◆ **Material provided**
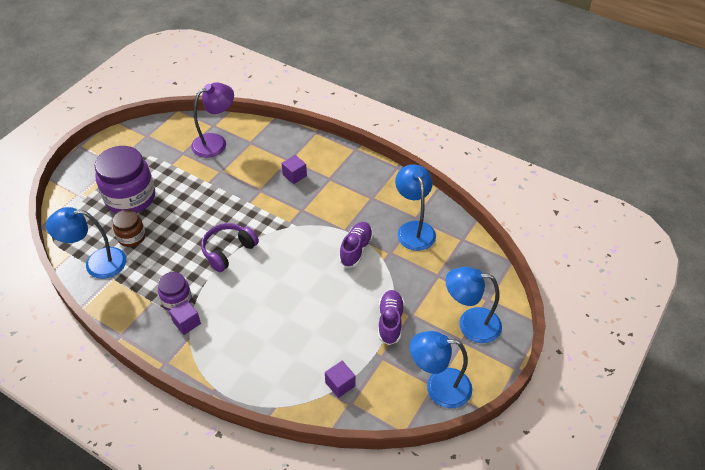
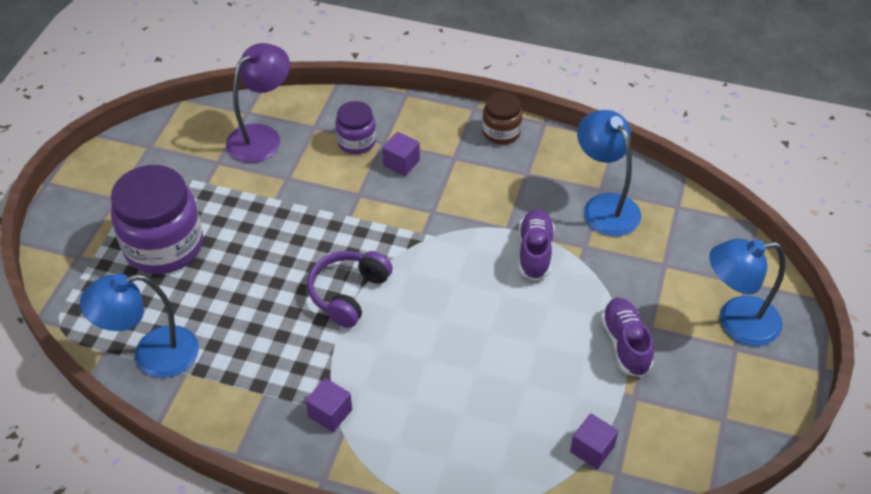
camera: 15 degrees left, 0 degrees up
(132, 237) = (191, 304): brown jar -> brown jar (501, 132)
(177, 300) = (301, 383): purple jar -> purple jar (356, 142)
(438, 387) = (729, 420): blue lamp -> none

◆ **Your goal**
The task requires the full listing to be given again verbatim, without its pictures.

◆ **The answer**
camera: 15 degrees left, 0 degrees up
(132, 237) = (191, 304): brown jar -> brown jar (501, 132)
(177, 300) = (301, 383): purple jar -> purple jar (356, 142)
(438, 387) = (729, 420): blue lamp -> none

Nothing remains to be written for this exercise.